Below are some records. Return exactly the lines from the one containing "purple teddy bear [497,132,540,192]" through the one containing "black truck [227,242,333,323]", both included, and only those.

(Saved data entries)
○ ○ ○ ○ ○ ○ ○
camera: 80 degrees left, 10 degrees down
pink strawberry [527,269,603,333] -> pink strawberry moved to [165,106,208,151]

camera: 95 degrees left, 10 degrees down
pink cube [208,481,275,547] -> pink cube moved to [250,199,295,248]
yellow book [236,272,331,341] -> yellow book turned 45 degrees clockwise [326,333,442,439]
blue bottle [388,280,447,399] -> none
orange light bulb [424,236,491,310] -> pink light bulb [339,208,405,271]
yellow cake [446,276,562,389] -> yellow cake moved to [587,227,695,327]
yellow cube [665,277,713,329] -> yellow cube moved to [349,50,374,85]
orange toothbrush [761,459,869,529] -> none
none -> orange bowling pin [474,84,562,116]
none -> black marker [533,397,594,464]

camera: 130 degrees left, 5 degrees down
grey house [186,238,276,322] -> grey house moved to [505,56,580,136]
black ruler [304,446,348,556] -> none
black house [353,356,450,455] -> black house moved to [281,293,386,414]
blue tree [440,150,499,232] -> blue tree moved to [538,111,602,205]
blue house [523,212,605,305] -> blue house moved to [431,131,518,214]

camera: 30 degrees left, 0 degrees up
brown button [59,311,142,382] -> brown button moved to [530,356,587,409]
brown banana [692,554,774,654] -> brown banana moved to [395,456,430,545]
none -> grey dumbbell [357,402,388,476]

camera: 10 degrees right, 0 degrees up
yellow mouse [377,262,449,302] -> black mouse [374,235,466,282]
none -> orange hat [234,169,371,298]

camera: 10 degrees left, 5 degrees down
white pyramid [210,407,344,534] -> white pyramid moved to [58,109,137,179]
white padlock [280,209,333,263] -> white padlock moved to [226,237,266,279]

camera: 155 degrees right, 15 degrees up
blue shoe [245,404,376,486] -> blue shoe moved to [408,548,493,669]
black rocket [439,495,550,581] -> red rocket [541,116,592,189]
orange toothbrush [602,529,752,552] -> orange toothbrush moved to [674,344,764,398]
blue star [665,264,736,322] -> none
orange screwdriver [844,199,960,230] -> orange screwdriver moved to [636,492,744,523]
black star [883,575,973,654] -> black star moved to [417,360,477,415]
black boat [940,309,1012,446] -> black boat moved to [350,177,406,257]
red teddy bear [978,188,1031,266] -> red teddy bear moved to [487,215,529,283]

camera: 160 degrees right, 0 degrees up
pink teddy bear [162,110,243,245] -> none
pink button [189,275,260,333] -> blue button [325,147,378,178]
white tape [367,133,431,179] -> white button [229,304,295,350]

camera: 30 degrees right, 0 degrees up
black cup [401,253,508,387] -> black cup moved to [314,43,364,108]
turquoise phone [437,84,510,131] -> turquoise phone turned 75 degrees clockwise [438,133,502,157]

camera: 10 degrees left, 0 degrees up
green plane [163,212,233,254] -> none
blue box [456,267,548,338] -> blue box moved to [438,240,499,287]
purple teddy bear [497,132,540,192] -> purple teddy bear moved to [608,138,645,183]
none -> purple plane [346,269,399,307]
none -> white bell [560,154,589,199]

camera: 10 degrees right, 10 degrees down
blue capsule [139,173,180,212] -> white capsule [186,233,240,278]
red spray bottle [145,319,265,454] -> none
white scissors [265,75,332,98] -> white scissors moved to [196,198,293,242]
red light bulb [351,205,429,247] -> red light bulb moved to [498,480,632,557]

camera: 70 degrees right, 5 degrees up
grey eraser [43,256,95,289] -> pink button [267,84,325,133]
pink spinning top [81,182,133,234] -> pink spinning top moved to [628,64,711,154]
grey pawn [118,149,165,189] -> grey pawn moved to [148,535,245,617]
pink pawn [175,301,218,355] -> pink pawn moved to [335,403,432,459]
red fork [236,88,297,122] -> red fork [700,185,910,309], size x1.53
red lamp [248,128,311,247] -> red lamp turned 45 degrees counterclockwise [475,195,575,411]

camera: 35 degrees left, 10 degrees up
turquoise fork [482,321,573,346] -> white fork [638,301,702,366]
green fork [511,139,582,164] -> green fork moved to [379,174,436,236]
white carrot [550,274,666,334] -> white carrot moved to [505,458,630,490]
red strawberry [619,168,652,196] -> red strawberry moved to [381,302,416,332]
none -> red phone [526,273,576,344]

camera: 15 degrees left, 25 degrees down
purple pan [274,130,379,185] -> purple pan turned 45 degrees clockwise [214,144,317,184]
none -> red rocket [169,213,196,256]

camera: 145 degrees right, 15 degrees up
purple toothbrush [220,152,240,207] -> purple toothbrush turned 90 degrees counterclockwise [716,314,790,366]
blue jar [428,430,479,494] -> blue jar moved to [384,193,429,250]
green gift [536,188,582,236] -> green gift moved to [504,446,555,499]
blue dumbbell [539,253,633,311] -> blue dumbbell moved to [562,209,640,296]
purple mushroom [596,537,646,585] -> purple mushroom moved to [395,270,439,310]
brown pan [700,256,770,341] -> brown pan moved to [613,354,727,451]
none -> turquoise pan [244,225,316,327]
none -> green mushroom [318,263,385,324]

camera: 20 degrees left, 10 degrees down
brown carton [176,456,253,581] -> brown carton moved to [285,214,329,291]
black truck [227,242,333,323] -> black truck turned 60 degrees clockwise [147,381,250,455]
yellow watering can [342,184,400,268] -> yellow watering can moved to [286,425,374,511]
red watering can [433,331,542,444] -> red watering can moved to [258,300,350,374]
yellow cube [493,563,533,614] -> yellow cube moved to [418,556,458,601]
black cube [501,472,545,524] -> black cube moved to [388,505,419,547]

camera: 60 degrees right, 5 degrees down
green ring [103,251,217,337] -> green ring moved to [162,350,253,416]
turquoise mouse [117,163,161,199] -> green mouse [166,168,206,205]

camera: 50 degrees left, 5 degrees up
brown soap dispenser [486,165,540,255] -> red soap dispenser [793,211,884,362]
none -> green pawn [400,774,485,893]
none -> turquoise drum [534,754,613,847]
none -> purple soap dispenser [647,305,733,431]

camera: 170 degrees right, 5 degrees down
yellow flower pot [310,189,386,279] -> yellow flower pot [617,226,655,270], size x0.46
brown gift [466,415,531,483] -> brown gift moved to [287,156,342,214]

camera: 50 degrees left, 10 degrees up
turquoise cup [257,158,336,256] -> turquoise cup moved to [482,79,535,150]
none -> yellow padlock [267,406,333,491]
○ ○ ○ ○ ○ ○ ○
**FINISHED EXERCISE**
purple teddy bear [497,132,540,192] -> purple teddy bear moved to [608,138,645,183]
none -> purple plane [346,269,399,307]
none -> white bell [560,154,589,199]

camera: 10 degrees right, 10 degrees down
blue capsule [139,173,180,212] -> white capsule [186,233,240,278]
red spray bottle [145,319,265,454] -> none
white scissors [265,75,332,98] -> white scissors moved to [196,198,293,242]
red light bulb [351,205,429,247] -> red light bulb moved to [498,480,632,557]

camera: 70 degrees right, 5 degrees up
grey eraser [43,256,95,289] -> pink button [267,84,325,133]
pink spinning top [81,182,133,234] -> pink spinning top moved to [628,64,711,154]
grey pawn [118,149,165,189] -> grey pawn moved to [148,535,245,617]
pink pawn [175,301,218,355] -> pink pawn moved to [335,403,432,459]
red fork [236,88,297,122] -> red fork [700,185,910,309], size x1.53
red lamp [248,128,311,247] -> red lamp turned 45 degrees counterclockwise [475,195,575,411]

camera: 35 degrees left, 10 degrees up
turquoise fork [482,321,573,346] -> white fork [638,301,702,366]
green fork [511,139,582,164] -> green fork moved to [379,174,436,236]
white carrot [550,274,666,334] -> white carrot moved to [505,458,630,490]
red strawberry [619,168,652,196] -> red strawberry moved to [381,302,416,332]
none -> red phone [526,273,576,344]

camera: 15 degrees left, 25 degrees down
purple pan [274,130,379,185] -> purple pan turned 45 degrees clockwise [214,144,317,184]
none -> red rocket [169,213,196,256]

camera: 145 degrees right, 15 degrees up
purple toothbrush [220,152,240,207] -> purple toothbrush turned 90 degrees counterclockwise [716,314,790,366]
blue jar [428,430,479,494] -> blue jar moved to [384,193,429,250]
green gift [536,188,582,236] -> green gift moved to [504,446,555,499]
blue dumbbell [539,253,633,311] -> blue dumbbell moved to [562,209,640,296]
purple mushroom [596,537,646,585] -> purple mushroom moved to [395,270,439,310]
brown pan [700,256,770,341] -> brown pan moved to [613,354,727,451]
none -> turquoise pan [244,225,316,327]
none -> green mushroom [318,263,385,324]

camera: 20 degrees left, 10 degrees down
brown carton [176,456,253,581] -> brown carton moved to [285,214,329,291]
black truck [227,242,333,323] -> black truck turned 60 degrees clockwise [147,381,250,455]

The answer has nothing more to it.